Exercise directions: Search the listing below for the word "traffic" and copy each line where it appears.

Working data:

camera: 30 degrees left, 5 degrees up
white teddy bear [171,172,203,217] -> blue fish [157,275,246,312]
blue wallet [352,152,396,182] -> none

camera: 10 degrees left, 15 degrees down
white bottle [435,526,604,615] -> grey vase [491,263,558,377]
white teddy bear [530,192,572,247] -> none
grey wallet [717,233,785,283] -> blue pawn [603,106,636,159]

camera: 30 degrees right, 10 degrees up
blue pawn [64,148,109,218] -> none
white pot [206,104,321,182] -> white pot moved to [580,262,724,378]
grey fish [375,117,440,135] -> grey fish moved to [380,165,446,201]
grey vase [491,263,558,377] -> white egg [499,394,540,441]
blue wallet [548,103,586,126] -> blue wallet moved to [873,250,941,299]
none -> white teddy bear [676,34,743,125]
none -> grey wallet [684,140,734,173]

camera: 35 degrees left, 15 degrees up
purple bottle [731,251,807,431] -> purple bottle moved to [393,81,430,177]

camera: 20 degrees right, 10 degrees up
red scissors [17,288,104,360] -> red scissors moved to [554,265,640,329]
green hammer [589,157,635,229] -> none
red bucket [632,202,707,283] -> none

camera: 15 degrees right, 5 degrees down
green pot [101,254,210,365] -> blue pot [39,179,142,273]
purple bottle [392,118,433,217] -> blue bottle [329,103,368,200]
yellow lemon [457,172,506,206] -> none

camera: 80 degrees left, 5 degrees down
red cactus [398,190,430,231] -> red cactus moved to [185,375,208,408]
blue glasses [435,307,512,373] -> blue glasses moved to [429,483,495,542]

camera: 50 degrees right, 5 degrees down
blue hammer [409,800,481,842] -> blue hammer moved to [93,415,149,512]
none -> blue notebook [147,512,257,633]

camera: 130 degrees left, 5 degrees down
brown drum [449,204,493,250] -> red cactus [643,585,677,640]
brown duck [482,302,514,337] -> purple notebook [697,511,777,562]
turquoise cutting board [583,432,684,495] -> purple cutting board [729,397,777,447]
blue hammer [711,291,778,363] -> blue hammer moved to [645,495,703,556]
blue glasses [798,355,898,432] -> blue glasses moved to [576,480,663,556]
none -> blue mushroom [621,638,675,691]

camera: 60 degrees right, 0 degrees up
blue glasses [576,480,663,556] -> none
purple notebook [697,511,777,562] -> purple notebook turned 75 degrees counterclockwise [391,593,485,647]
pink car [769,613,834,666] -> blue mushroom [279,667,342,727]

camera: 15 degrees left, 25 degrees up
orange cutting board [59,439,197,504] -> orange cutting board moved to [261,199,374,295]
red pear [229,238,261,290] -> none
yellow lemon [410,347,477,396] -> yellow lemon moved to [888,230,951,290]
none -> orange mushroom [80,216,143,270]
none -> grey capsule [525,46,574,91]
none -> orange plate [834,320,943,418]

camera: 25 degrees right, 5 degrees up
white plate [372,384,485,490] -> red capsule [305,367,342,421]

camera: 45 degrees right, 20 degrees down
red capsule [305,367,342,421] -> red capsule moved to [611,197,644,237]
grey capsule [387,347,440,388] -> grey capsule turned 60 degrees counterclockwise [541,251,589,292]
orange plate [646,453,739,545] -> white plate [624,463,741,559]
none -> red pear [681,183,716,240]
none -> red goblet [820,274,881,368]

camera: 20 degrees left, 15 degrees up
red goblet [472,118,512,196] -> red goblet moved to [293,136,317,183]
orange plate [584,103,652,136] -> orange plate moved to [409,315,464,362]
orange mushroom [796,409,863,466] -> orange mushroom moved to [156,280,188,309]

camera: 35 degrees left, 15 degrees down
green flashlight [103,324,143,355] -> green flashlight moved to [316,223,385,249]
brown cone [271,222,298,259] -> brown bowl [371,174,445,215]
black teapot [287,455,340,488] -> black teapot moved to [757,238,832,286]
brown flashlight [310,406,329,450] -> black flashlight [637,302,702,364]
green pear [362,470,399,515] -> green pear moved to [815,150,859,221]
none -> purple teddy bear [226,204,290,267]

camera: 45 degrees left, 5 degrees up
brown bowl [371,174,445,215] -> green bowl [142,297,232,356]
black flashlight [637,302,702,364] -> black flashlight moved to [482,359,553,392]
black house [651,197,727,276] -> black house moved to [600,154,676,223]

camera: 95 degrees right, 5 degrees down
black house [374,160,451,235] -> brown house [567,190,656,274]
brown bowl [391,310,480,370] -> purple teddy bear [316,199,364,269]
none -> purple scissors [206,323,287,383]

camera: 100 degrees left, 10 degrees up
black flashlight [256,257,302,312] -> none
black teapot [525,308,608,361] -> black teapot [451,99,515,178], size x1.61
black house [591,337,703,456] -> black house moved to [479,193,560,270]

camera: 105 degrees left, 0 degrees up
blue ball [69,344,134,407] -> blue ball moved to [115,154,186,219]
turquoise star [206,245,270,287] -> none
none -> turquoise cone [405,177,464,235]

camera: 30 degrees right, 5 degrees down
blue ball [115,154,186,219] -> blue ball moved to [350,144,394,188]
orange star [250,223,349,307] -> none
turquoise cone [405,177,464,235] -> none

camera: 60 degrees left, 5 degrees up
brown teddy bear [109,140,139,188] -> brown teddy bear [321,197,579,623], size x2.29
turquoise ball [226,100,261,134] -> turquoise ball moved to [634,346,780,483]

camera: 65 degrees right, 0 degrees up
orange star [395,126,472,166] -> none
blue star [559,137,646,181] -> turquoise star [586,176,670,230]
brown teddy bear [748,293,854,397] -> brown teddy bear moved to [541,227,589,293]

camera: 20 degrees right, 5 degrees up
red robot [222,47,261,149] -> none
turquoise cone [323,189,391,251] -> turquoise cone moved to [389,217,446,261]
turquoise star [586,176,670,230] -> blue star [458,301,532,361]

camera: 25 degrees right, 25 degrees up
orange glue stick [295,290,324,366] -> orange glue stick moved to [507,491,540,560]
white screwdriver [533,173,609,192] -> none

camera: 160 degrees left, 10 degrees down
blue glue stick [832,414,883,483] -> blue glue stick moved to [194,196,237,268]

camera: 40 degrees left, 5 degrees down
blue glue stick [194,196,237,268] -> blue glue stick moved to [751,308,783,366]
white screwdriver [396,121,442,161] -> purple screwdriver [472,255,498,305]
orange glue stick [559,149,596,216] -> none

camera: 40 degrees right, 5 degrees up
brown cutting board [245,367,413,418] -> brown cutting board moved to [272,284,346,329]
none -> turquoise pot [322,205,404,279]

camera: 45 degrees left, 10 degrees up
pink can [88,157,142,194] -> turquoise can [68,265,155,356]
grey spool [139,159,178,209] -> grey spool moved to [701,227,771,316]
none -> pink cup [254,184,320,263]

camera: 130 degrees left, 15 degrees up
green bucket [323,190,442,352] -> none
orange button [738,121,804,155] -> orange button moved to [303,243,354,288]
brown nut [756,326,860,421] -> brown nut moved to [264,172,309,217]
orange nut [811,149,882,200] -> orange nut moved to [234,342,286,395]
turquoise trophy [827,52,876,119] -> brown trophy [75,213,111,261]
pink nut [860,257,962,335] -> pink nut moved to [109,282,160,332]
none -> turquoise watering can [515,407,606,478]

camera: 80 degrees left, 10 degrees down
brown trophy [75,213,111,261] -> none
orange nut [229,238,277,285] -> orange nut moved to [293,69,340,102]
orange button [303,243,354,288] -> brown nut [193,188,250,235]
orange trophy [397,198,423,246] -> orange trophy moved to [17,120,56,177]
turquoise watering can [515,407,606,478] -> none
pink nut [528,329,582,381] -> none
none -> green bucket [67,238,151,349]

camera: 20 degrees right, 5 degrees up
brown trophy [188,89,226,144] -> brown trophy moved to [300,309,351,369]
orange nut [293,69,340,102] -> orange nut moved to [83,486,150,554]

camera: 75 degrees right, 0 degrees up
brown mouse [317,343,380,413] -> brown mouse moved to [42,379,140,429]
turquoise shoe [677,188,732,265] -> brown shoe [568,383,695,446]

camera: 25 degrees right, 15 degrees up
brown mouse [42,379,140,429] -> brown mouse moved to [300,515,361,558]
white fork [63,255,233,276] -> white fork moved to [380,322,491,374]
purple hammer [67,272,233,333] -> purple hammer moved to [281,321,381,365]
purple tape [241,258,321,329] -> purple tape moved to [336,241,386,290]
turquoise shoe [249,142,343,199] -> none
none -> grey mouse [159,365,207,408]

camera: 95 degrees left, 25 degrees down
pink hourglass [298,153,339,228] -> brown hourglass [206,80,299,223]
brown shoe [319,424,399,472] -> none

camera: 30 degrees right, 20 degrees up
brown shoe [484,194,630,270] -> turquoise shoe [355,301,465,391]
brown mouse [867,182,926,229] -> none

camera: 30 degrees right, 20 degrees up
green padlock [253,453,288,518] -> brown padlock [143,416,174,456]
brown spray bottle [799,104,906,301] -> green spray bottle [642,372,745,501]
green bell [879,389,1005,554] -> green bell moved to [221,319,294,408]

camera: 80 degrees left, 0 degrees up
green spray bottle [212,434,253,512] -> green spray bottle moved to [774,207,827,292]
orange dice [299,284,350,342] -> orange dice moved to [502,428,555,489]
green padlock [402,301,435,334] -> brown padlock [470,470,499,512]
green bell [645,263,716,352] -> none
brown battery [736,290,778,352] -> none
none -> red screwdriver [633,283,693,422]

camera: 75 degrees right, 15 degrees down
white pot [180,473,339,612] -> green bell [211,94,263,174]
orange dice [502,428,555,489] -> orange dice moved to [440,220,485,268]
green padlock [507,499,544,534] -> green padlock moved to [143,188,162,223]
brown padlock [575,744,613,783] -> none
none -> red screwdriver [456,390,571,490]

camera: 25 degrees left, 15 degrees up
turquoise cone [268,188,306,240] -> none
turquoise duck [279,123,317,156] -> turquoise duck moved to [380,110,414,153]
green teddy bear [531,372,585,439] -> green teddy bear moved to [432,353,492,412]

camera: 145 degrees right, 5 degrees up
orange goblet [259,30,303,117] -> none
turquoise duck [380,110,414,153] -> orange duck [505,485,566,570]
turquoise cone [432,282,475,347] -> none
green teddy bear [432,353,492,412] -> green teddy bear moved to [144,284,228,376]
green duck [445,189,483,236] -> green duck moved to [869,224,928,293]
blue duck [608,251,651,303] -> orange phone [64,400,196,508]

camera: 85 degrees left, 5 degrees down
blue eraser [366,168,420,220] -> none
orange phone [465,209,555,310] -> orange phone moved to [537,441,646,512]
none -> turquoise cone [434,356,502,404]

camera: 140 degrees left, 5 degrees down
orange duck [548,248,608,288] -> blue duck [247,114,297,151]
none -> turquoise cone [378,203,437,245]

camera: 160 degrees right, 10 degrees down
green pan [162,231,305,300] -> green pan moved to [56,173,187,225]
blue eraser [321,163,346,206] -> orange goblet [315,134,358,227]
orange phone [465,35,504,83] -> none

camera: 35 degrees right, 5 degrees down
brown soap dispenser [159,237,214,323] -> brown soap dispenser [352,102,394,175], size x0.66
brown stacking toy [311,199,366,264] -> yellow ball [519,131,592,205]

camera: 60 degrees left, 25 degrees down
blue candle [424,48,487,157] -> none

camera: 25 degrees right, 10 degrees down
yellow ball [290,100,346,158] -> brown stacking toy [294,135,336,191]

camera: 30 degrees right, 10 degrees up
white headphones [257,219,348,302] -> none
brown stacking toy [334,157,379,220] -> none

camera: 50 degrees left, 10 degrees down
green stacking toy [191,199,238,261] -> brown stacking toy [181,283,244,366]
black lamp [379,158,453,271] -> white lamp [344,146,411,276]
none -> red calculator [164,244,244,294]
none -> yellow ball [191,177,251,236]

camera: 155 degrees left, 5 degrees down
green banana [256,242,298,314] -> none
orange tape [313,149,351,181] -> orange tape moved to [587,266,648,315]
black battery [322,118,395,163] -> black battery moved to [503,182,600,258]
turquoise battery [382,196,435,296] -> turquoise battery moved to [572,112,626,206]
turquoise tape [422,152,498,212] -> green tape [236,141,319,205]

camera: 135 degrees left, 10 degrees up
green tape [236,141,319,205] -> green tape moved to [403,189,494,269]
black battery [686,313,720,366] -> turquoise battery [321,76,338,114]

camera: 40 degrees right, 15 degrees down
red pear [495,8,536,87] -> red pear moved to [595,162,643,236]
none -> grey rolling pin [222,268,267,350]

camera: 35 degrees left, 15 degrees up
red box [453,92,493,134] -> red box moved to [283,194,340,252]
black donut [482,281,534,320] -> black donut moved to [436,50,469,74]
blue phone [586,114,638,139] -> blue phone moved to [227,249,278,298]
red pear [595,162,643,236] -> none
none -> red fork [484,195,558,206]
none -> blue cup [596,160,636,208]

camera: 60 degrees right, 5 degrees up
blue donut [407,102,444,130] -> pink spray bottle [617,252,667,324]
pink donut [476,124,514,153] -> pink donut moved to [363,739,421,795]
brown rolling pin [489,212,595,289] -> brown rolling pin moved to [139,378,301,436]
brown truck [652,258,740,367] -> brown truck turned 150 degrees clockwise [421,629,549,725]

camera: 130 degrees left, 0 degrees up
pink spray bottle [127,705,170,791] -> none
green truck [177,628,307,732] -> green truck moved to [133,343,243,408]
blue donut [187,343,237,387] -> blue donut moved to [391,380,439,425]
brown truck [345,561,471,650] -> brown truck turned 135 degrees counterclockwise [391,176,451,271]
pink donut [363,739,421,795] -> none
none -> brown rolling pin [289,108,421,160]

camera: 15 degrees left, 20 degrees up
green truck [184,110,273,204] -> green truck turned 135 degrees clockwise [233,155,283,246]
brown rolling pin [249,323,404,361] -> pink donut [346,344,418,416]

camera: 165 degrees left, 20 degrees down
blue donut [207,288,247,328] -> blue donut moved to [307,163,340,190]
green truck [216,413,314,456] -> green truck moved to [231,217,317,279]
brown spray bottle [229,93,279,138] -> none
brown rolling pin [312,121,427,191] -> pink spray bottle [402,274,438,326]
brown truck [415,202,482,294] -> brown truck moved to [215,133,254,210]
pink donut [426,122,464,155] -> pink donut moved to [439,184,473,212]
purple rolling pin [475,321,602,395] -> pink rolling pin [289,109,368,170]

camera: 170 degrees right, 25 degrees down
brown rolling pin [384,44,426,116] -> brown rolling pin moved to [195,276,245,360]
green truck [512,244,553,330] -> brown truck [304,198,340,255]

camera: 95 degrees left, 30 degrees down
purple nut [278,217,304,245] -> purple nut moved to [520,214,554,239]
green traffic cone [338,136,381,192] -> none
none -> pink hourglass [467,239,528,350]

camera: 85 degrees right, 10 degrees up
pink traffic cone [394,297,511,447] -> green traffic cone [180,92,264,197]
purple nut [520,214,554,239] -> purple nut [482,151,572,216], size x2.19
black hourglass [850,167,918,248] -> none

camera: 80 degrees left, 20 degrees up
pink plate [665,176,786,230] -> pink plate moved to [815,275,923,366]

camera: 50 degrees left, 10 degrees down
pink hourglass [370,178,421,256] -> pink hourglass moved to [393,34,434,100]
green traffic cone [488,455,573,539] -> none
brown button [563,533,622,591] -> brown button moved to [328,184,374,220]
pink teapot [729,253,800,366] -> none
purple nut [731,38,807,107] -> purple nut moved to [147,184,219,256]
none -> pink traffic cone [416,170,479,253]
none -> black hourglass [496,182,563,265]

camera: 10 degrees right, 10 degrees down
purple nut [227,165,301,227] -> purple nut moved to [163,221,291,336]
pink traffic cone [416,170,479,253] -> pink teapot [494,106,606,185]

Answer area:
green traffic cone [338,136,381,192] -> none
pink traffic cone [394,297,511,447] -> green traffic cone [180,92,264,197]
green traffic cone [488,455,573,539] -> none
none -> pink traffic cone [416,170,479,253]
pink traffic cone [416,170,479,253] -> pink teapot [494,106,606,185]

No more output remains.